Problem to work on. There should be no pictures in your answer, only an exact copy of the lines from the one with "F203: 3A (+15V, P202/1)" through the end of the material.

Dataset excerpts.
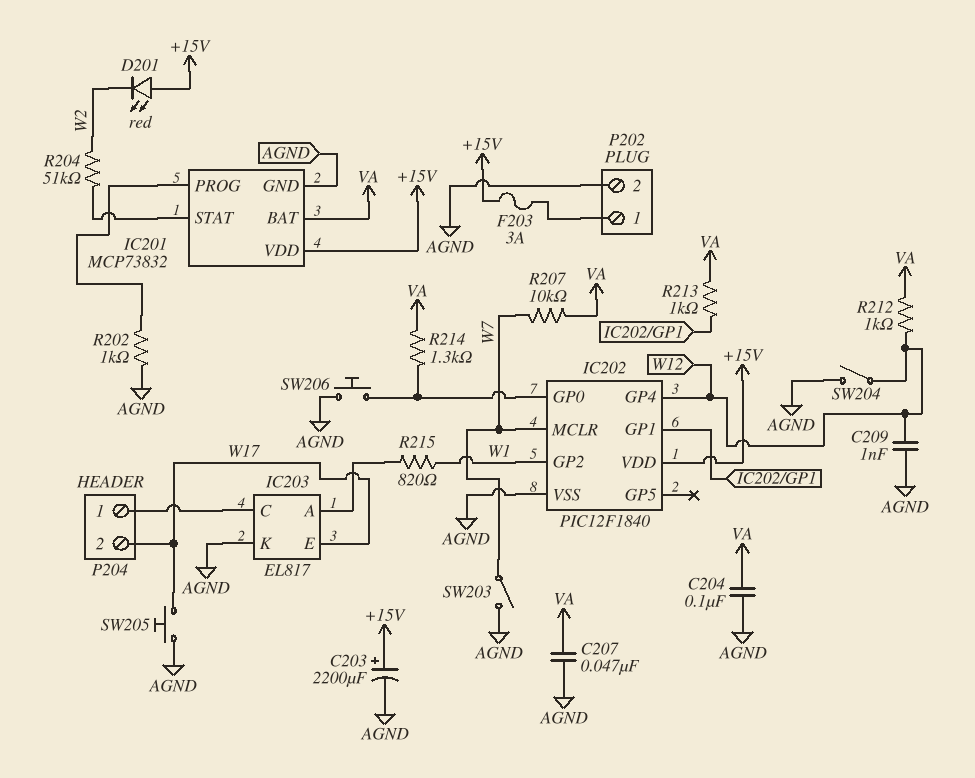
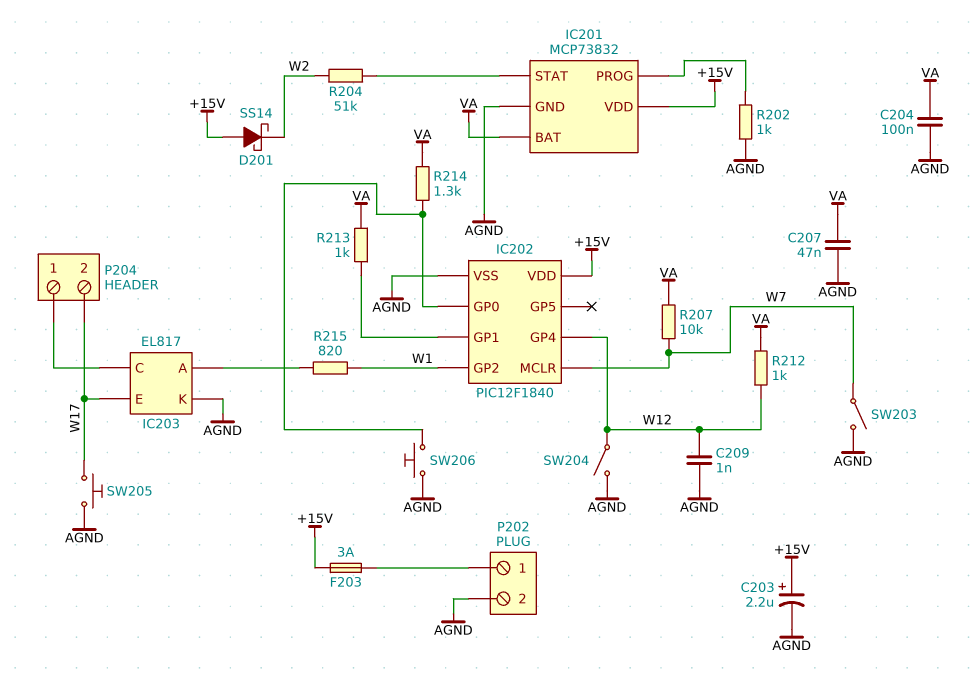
C203: 2200uF (plus +15V, minus AGND) -> 2.2uF (plus +15V, minus AGND)
D201: LED red (A +15V, K W2) -> schottky SS14 (A +15V, K W2)

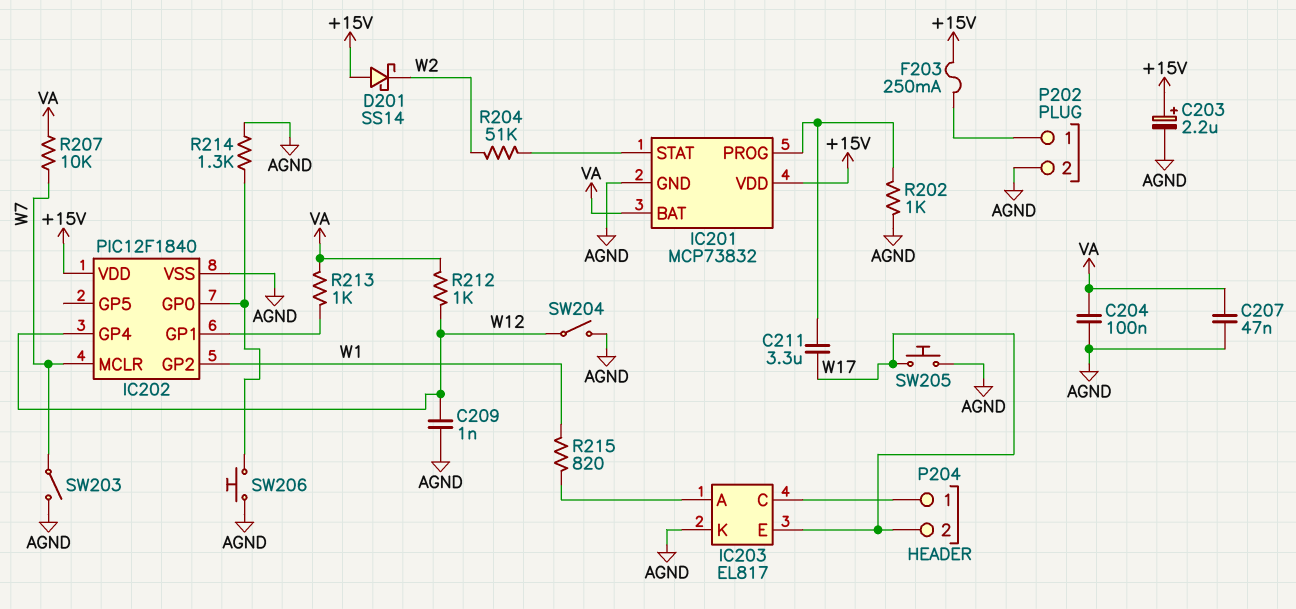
C211: none -> 3.3uF (IC201/PROG, W17)
F203: 3A (+15V, P202/1) -> 250mA (+15V, P202/1)
R214: 1.3k (IC202/GP0, VA) -> 1.3k (AGND, IC202/GP0)

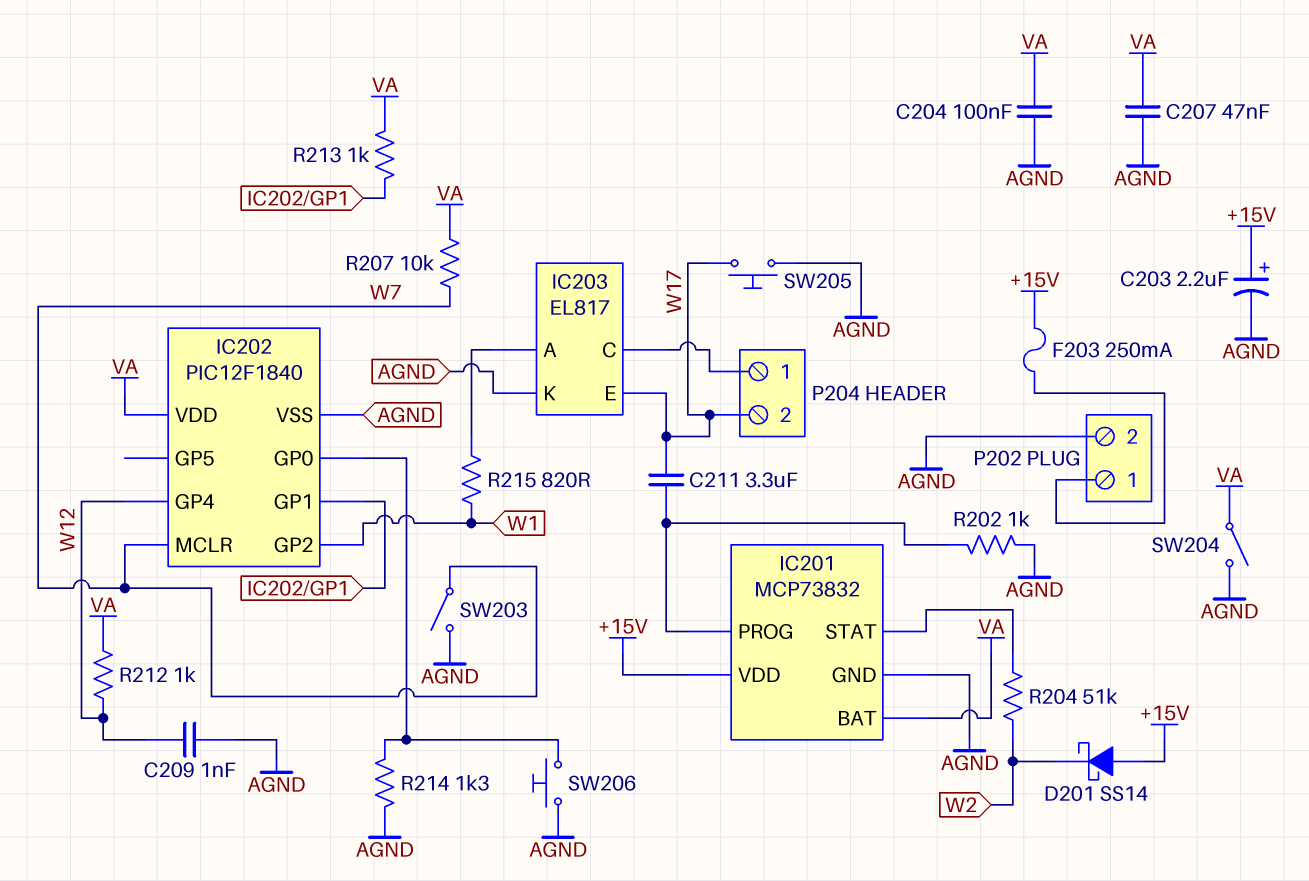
IC202 pin VDD: +15V -> VA
SW204: switch (AGND, W12) -> switch (AGND, VA)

Answer to this exercise.
F203: 3A (+15V, P202/1) -> 250mA (+15V, P202/1)
R214: 1.3k (IC202/GP0, VA) -> 1.3k (AGND, IC202/GP0)

IC202 pin VDD: +15V -> VA
SW204: switch (AGND, W12) -> switch (AGND, VA)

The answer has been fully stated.